-- Opening Marker --

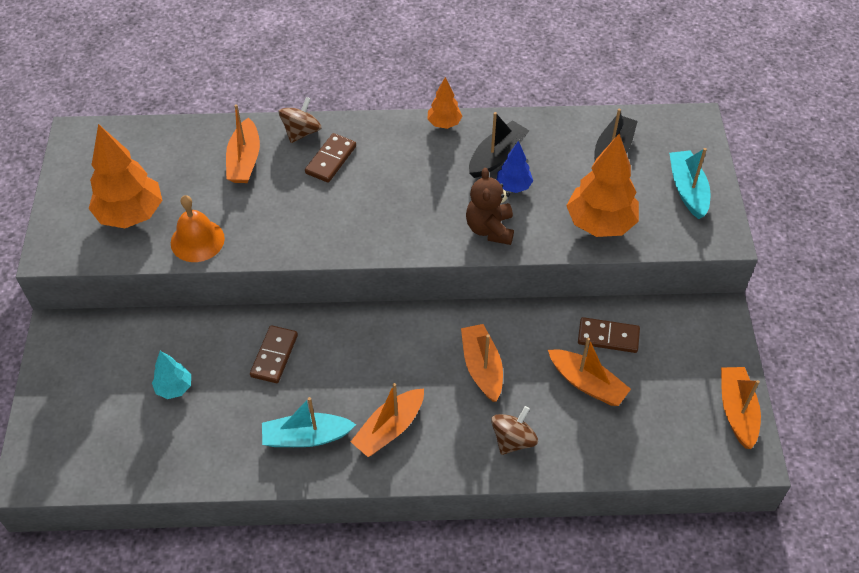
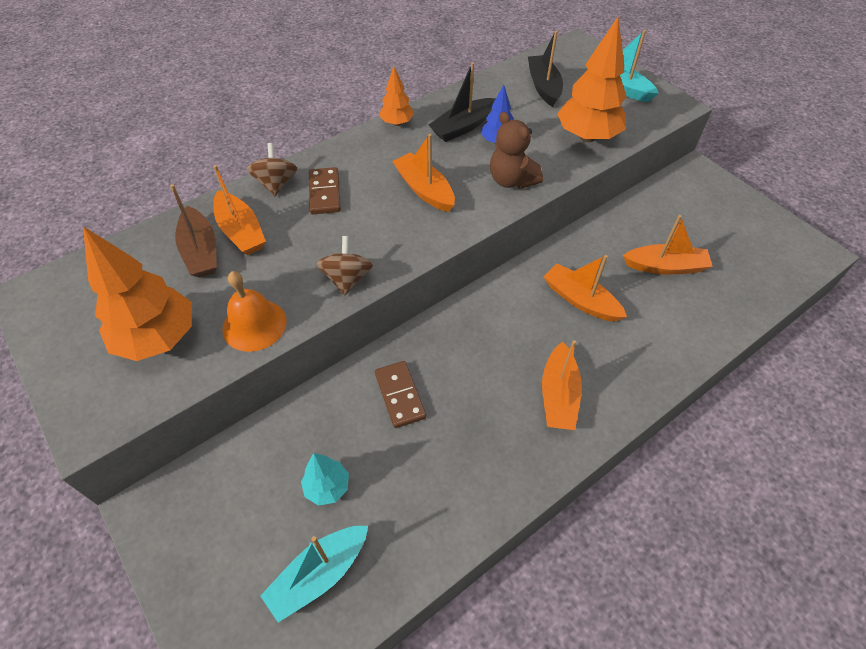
camera: 35 degrees left, 0 degrees up
turquoise boat [262,397,356,447] -> turquoise boat moved to [260,526,368,623]
black boat [469,112,530,178] -> black boat turned 135 degrees counterclockwise [429,62,496,142]
brown spinning top [491,406,538,455] -> brown spinning top moved to [317,236,373,295]
brown domino [578,317,640,353] -> none
orange boat [721,367,761,449] -> orange boat moved to [392,134,455,212]
none -> brown boat [170,184,217,278]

-- Closing Marker --

WORK TASK ->
Make an exact copy of every record, pictures excluded.

FINISHED TASK ->
camera: 35 degrees left, 0 degrees up
turquoise boat [262,397,356,447] -> turquoise boat moved to [260,526,368,623]
black boat [469,112,530,178] -> black boat turned 135 degrees counterclockwise [429,62,496,142]
brown spinning top [491,406,538,455] -> brown spinning top moved to [317,236,373,295]
brown domino [578,317,640,353] -> none
orange boat [721,367,761,449] -> orange boat moved to [392,134,455,212]
none -> brown boat [170,184,217,278]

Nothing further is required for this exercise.